[Work item]
Print every entry below exactly, leaving out the pictures.

[Image sets with object changes]
[Start of section]
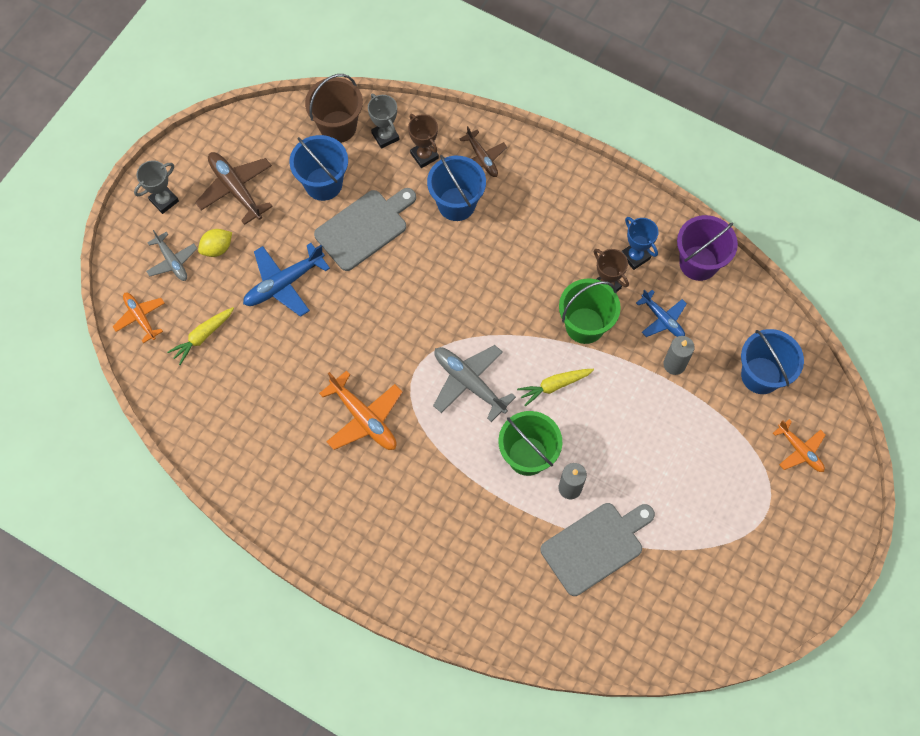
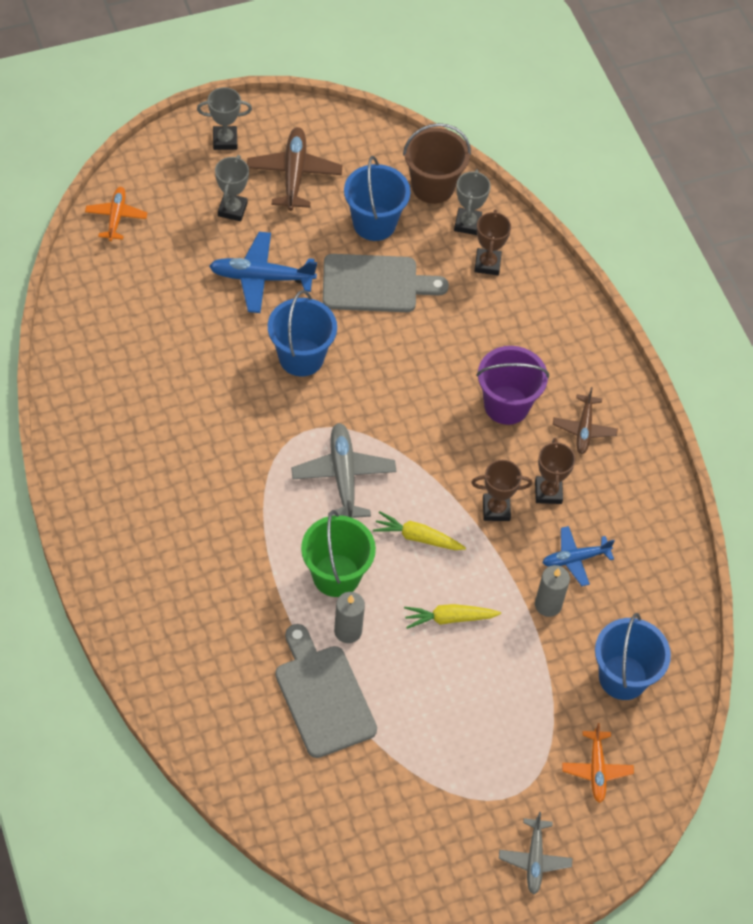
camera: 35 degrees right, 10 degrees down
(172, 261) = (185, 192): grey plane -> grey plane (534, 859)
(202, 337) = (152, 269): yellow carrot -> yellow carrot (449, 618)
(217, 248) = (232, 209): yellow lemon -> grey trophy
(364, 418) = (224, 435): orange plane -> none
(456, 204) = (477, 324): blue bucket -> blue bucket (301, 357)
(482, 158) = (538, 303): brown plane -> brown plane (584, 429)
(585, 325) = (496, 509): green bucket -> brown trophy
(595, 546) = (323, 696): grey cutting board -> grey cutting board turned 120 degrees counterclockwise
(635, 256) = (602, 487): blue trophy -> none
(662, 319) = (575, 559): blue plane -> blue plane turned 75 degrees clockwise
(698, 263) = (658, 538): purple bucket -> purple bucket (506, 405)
[End of section]
[Written response]
camera: 35 degrees right, 10 degrees down
(172, 261) = (185, 192): grey plane -> grey plane (534, 859)
(202, 337) = (152, 269): yellow carrot -> yellow carrot (449, 618)
(217, 248) = (232, 209): yellow lemon -> grey trophy
(364, 418) = (224, 435): orange plane -> none
(456, 204) = (477, 324): blue bucket -> blue bucket (301, 357)
(482, 158) = (538, 303): brown plane -> brown plane (584, 429)
(585, 325) = (496, 509): green bucket -> brown trophy
(595, 546) = (323, 696): grey cutting board -> grey cutting board turned 120 degrees counterclockwise
(635, 256) = (602, 487): blue trophy -> none
(662, 319) = (575, 559): blue plane -> blue plane turned 75 degrees clockwise
(698, 263) = (658, 538): purple bucket -> purple bucket (506, 405)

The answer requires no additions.